What the task asks:
Repeat the records in full and exactly, omitting pictures.

Data:
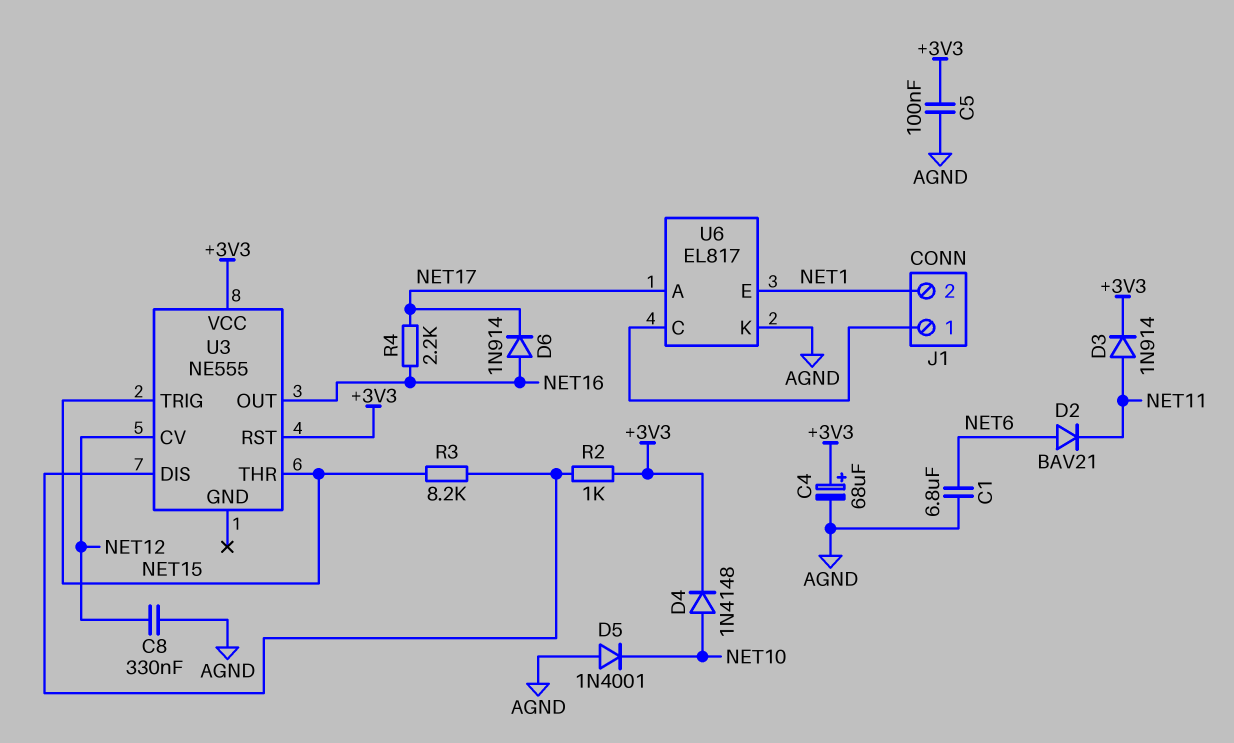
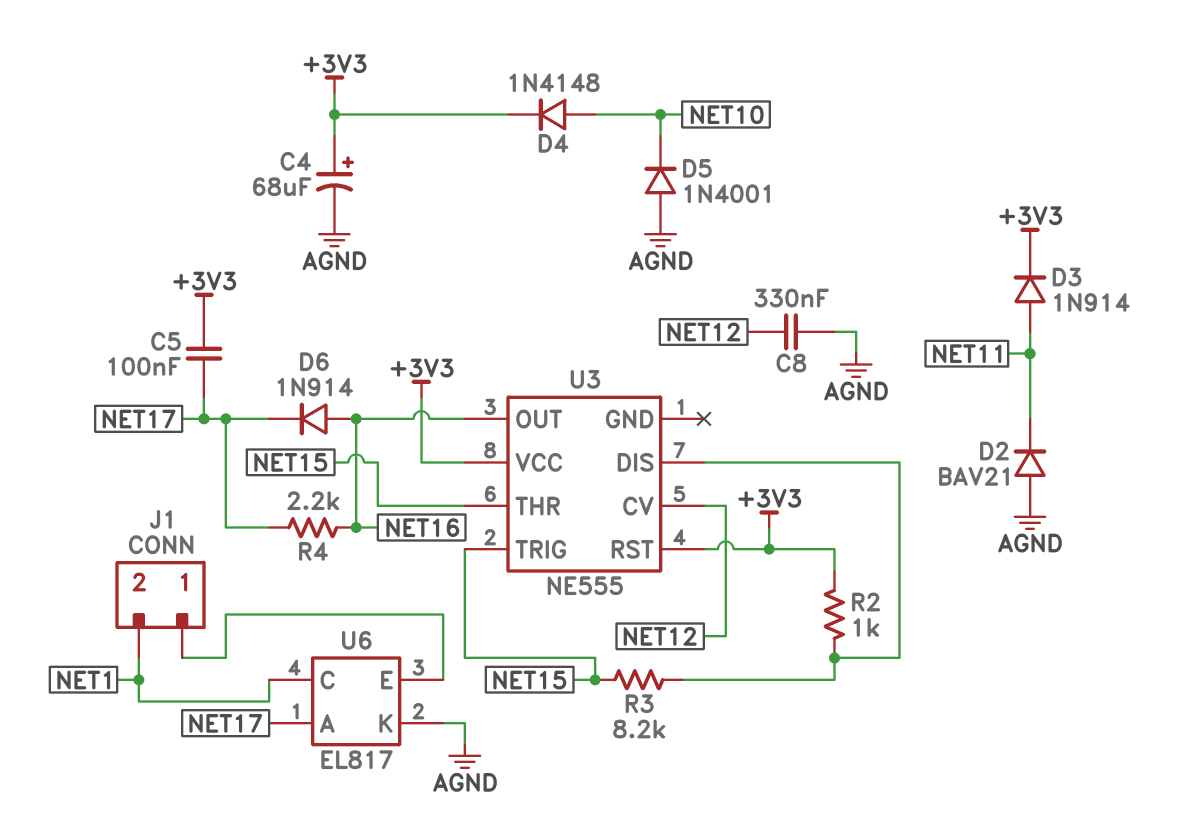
C1: 6.8uF (AGND, NET6) -> none
C5: 100nF (+3V3, AGND) -> 100nF (+3V3, NET17)
D2: diode BAV21 (A NET6, K NET11) -> diode BAV21 (A AGND, K NET11)
U6 pin C: J1/1 -> NET1
U6 pin E: NET1 -> J1/1

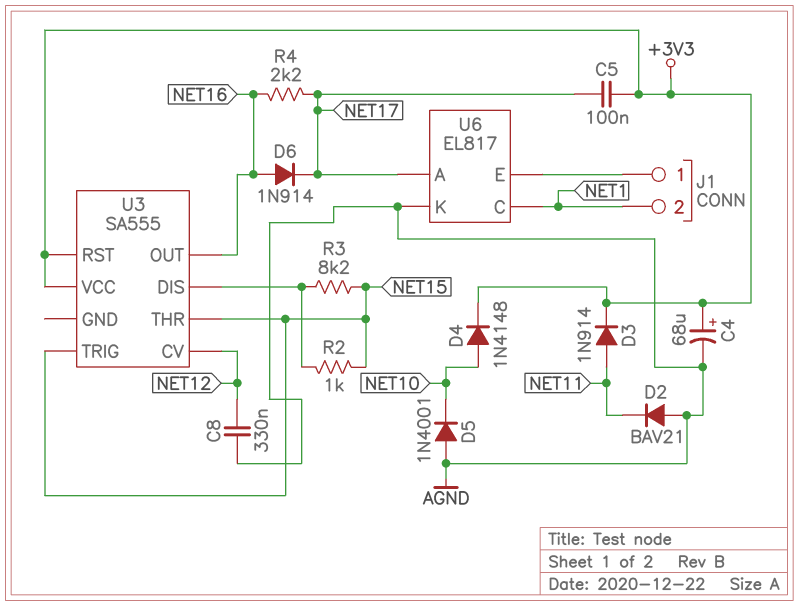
R2: 1k (+3V3, U3/DIS) -> 1k (NET15, U3/DIS)
U3: NE555 -> SA555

Result for this task:
C1: 6.8uF (AGND, NET6) -> none
C5: 100nF (+3V3, AGND) -> 100nF (+3V3, NET17)
D2: diode BAV21 (A NET6, K NET11) -> diode BAV21 (A AGND, K NET11)
U6 pin C: J1/1 -> NET1
U6 pin E: NET1 -> J1/1

R2: 1k (+3V3, U3/DIS) -> 1k (NET15, U3/DIS)
U3: NE555 -> SA555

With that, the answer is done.